## Task objective
Using the entries that follow, write out the line containing "C209: 2.2uF (plus", the line containing "U201 pin EN: AGND -> +24V", and every line between them, exactly and nothing else.

## Task material

----------------------------------------

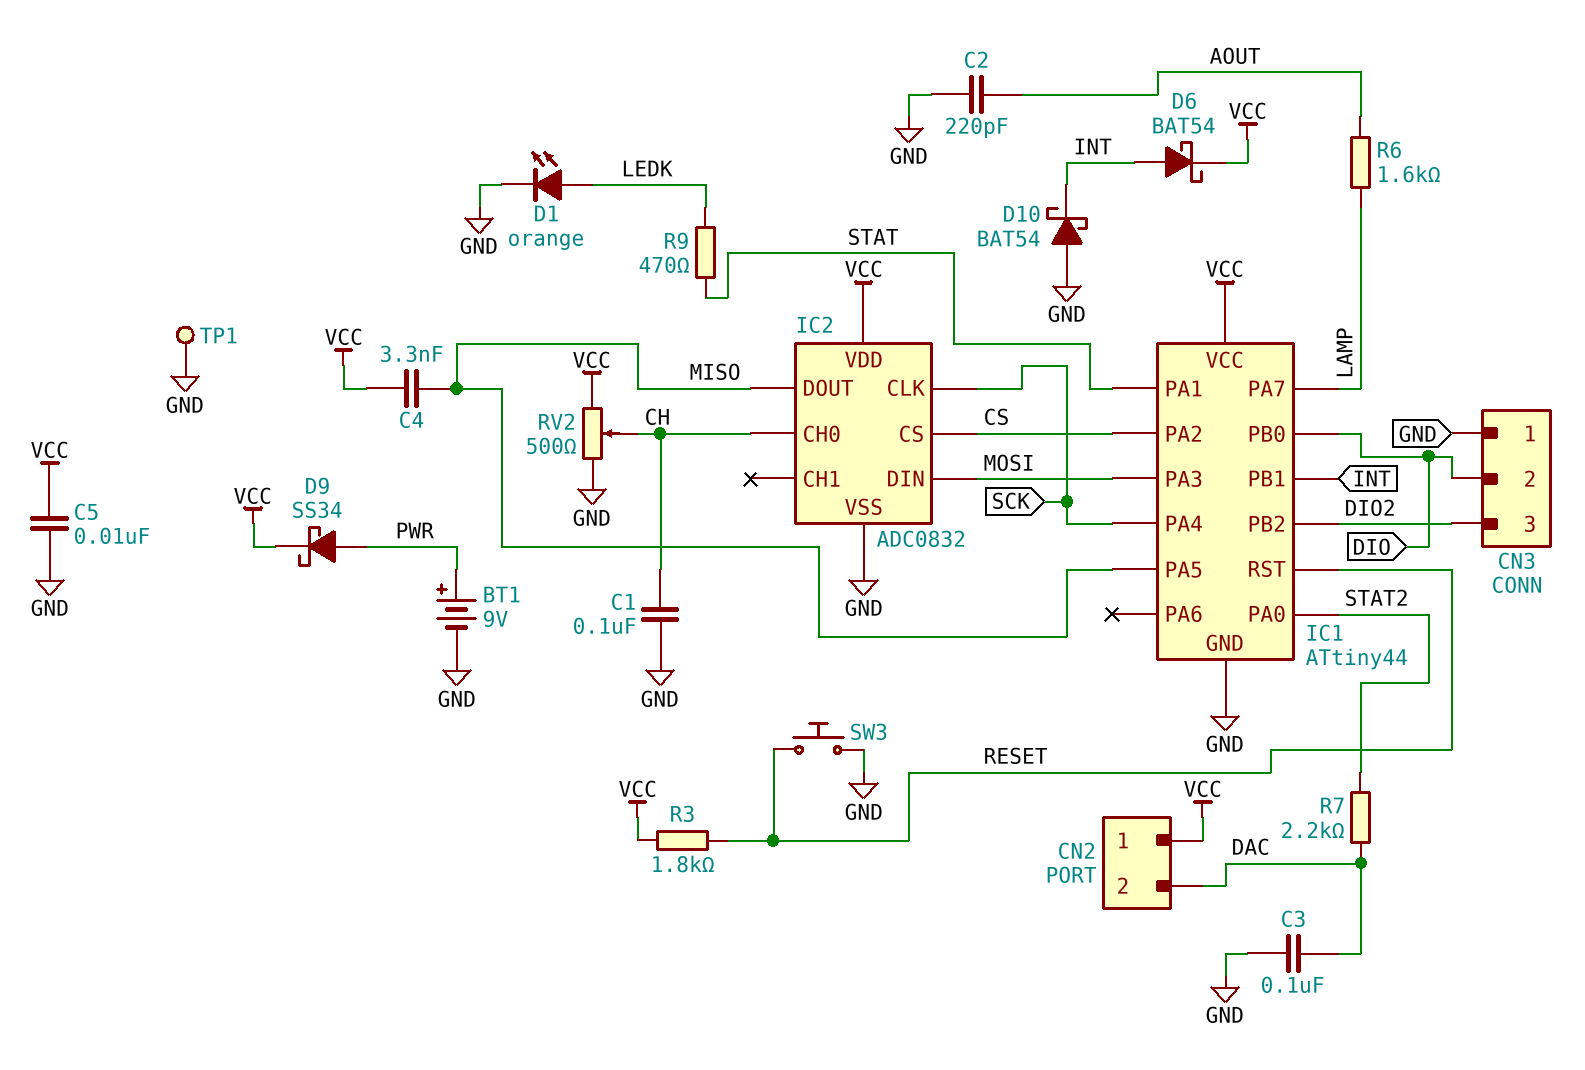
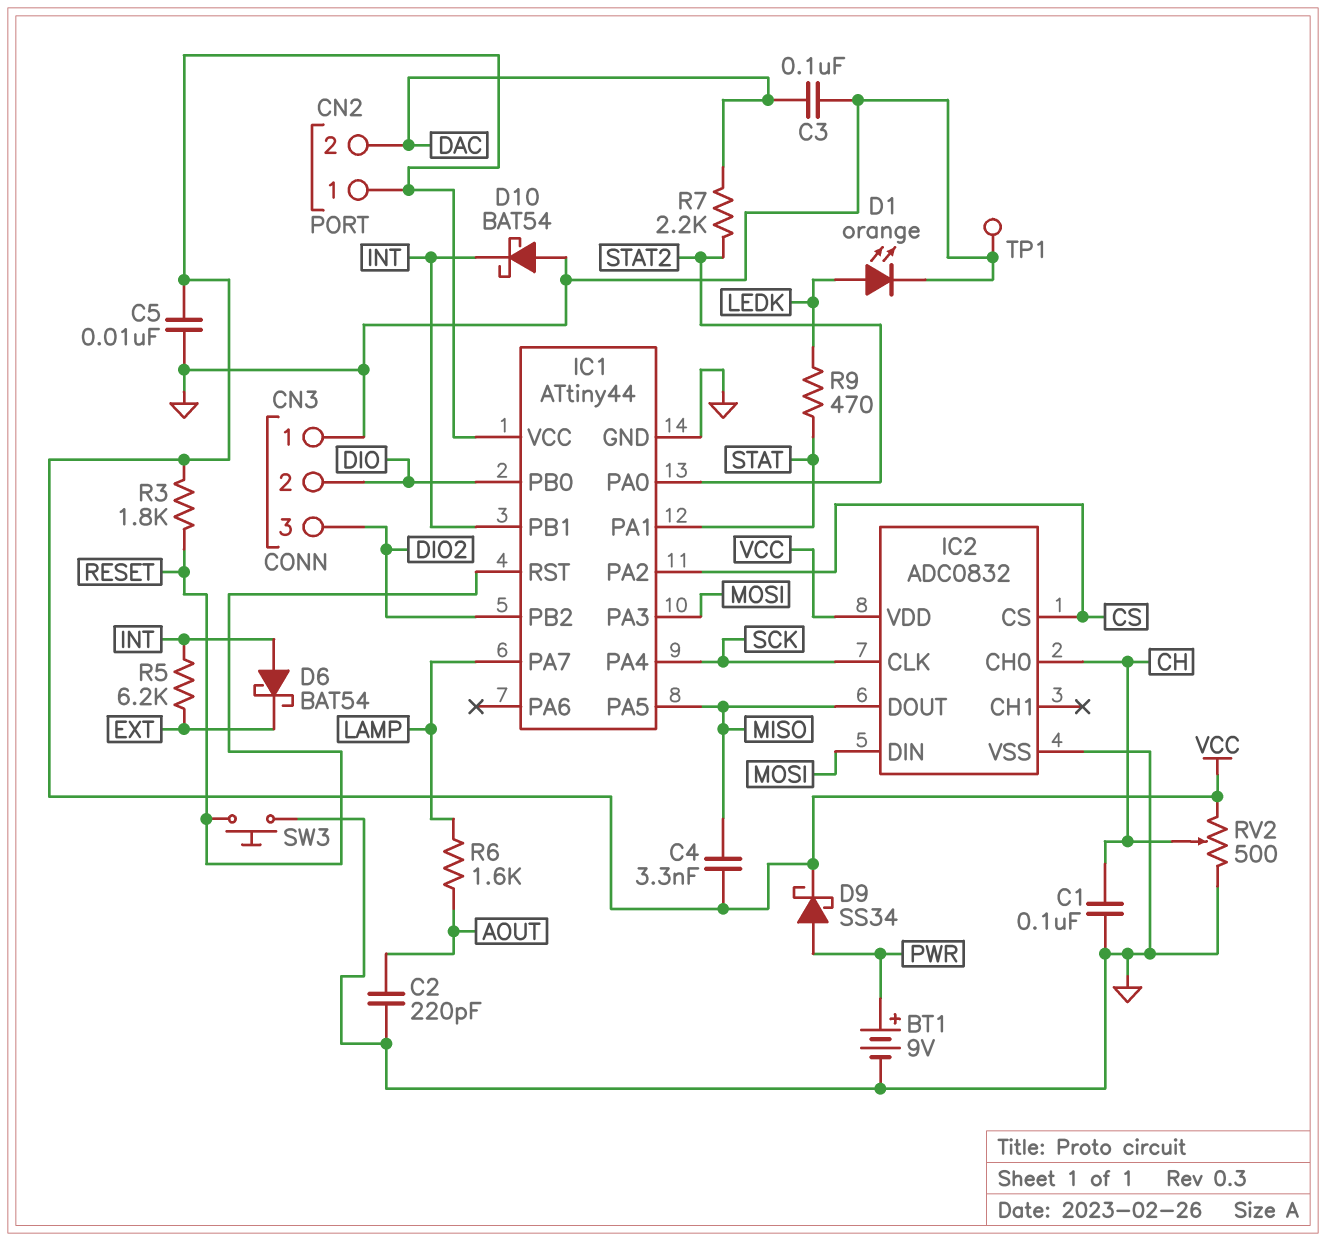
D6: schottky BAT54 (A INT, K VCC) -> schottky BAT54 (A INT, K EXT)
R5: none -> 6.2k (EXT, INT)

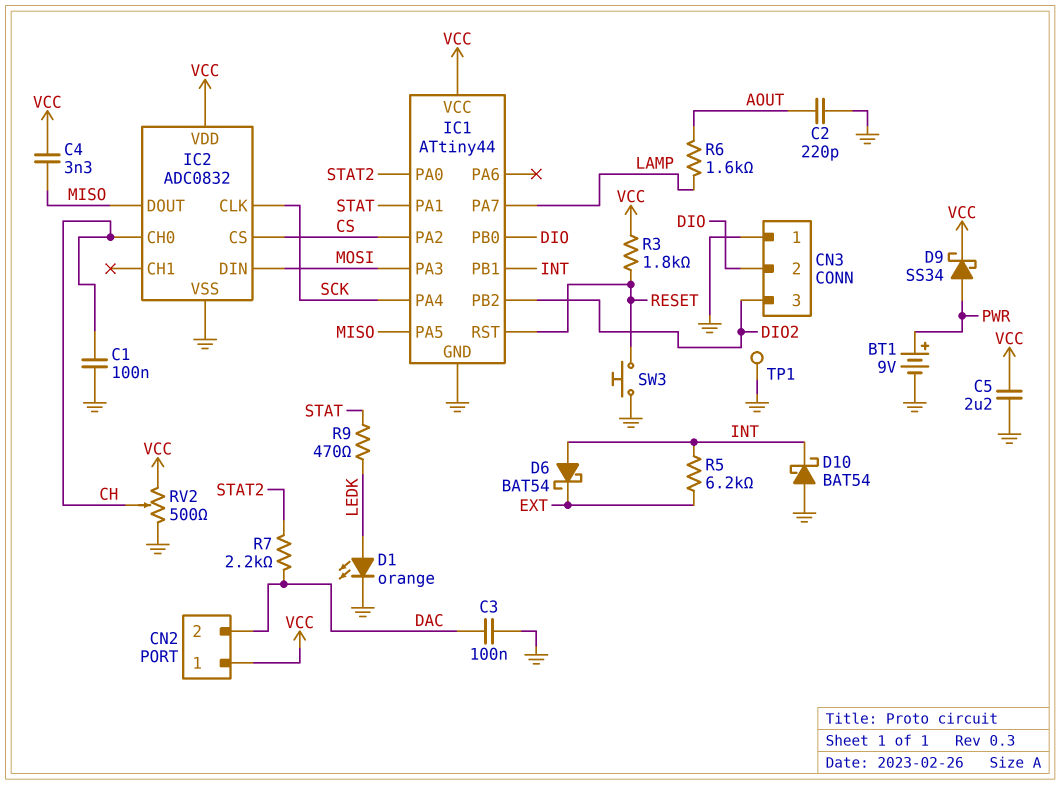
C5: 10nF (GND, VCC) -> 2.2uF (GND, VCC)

----------------------------------------

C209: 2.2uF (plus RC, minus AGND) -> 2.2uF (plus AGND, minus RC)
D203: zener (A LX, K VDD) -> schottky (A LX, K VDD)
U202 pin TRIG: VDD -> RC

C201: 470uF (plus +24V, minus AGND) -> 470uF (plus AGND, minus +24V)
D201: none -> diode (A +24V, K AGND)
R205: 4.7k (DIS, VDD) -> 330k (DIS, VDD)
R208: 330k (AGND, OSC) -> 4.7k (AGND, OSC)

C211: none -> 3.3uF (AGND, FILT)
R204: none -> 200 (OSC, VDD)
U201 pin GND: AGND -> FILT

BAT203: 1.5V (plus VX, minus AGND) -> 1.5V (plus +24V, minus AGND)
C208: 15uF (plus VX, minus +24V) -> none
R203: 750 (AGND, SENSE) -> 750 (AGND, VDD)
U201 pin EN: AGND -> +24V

----------------------------------------

## Solution to the problem
C209: 2.2uF (plus RC, minus AGND) -> 2.2uF (plus AGND, minus RC)
D203: zener (A LX, K VDD) -> schottky (A LX, K VDD)
U202 pin TRIG: VDD -> RC

C201: 470uF (plus +24V, minus AGND) -> 470uF (plus AGND, minus +24V)
D201: none -> diode (A +24V, K AGND)
R205: 4.7k (DIS, VDD) -> 330k (DIS, VDD)
R208: 330k (AGND, OSC) -> 4.7k (AGND, OSC)

C211: none -> 3.3uF (AGND, FILT)
R204: none -> 200 (OSC, VDD)
U201 pin GND: AGND -> FILT

BAT203: 1.5V (plus VX, minus AGND) -> 1.5V (plus +24V, minus AGND)
C208: 15uF (plus VX, minus +24V) -> none
R203: 750 (AGND, SENSE) -> 750 (AGND, VDD)
U201 pin EN: AGND -> +24V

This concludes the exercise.